• **Before-and-after object lists**:
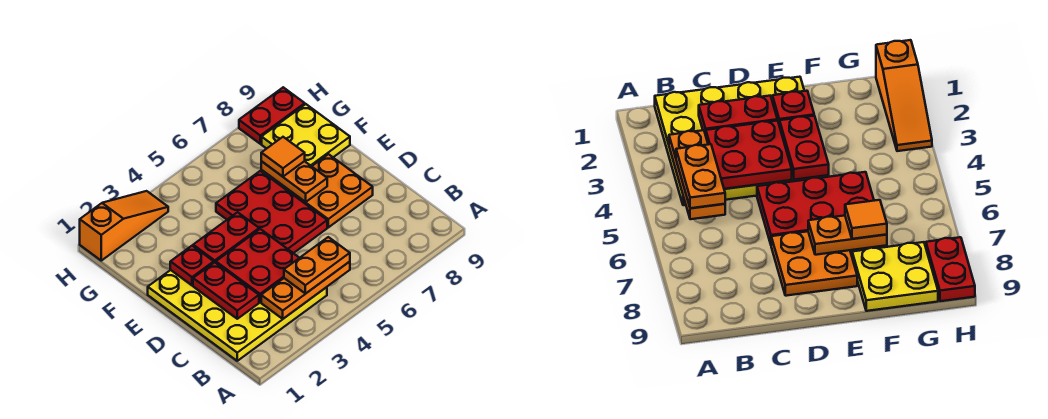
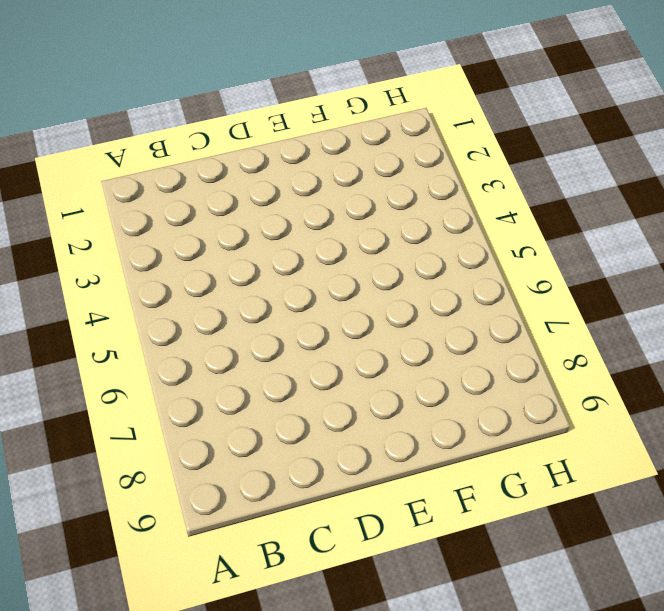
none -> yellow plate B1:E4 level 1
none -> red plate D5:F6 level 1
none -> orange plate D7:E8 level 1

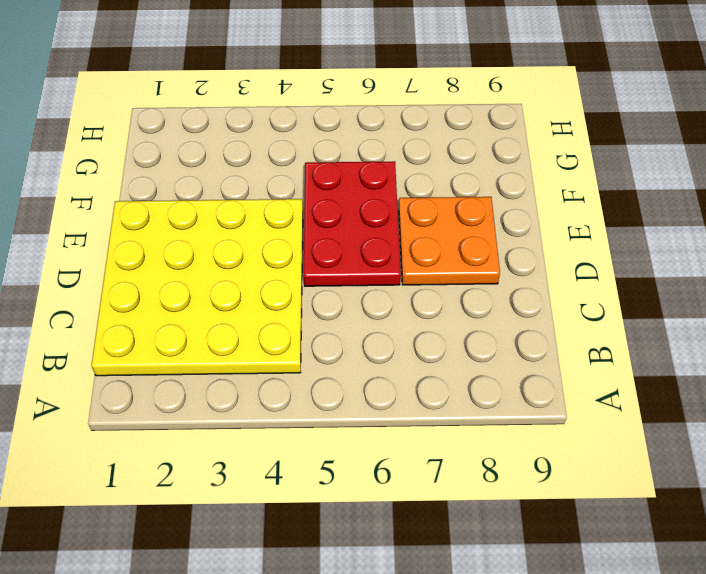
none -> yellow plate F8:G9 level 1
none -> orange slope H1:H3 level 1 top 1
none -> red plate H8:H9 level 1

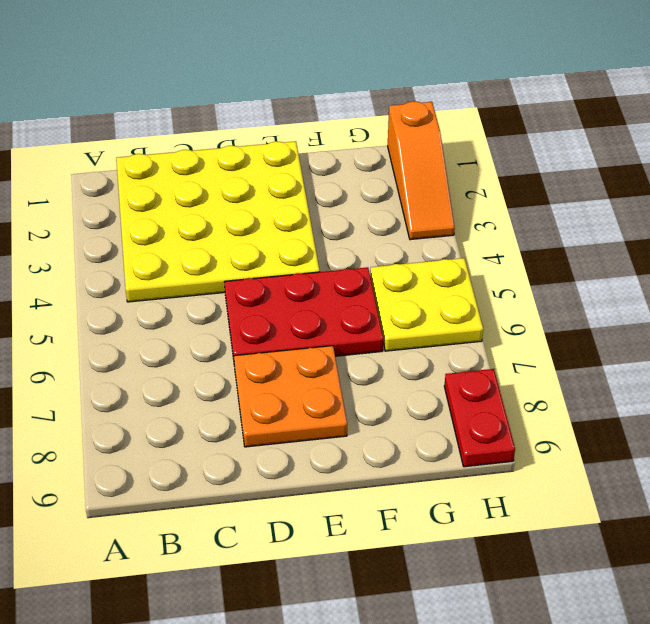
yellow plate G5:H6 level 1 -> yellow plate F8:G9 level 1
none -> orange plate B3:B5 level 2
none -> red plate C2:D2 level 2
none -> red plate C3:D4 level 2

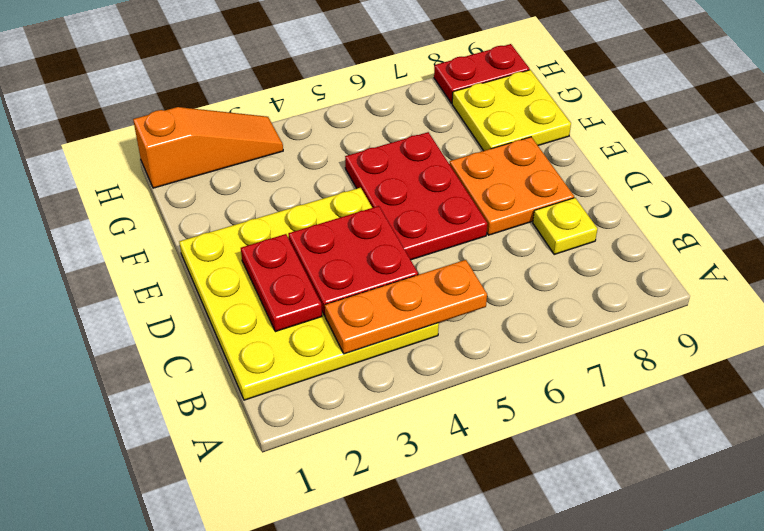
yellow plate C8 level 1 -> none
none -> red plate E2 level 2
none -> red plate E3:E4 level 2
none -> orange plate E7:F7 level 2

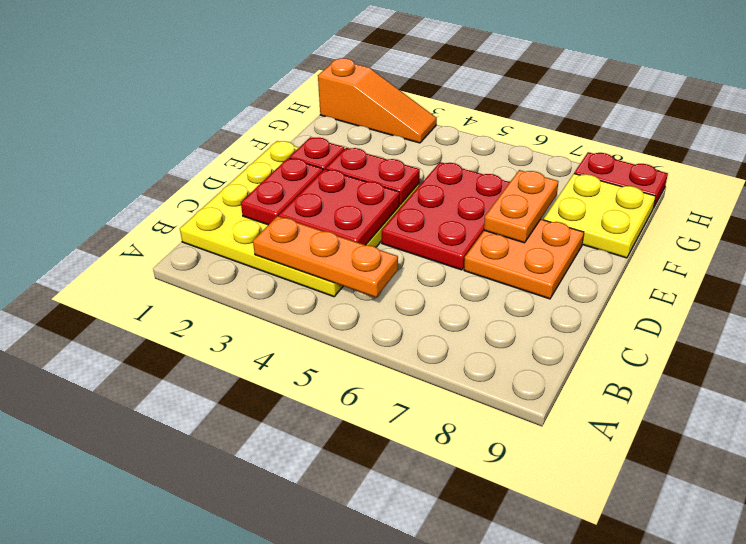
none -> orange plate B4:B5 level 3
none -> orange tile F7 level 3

• **TO DO**:
A word-for-word retyping of every record is required, without the pictures.

• **YOUR SOLUTION**:
none -> yellow plate B1:E4 level 1
none -> red plate D5:F6 level 1
none -> orange plate D7:E8 level 1

none -> yellow plate F8:G9 level 1
none -> orange slope H1:H3 level 1 top 1
none -> red plate H8:H9 level 1

yellow plate G5:H6 level 1 -> yellow plate F8:G9 level 1
none -> orange plate B3:B5 level 2
none -> red plate C2:D2 level 2
none -> red plate C3:D4 level 2

yellow plate C8 level 1 -> none
none -> red plate E2 level 2
none -> red plate E3:E4 level 2
none -> orange plate E7:F7 level 2

none -> orange plate B4:B5 level 3
none -> orange tile F7 level 3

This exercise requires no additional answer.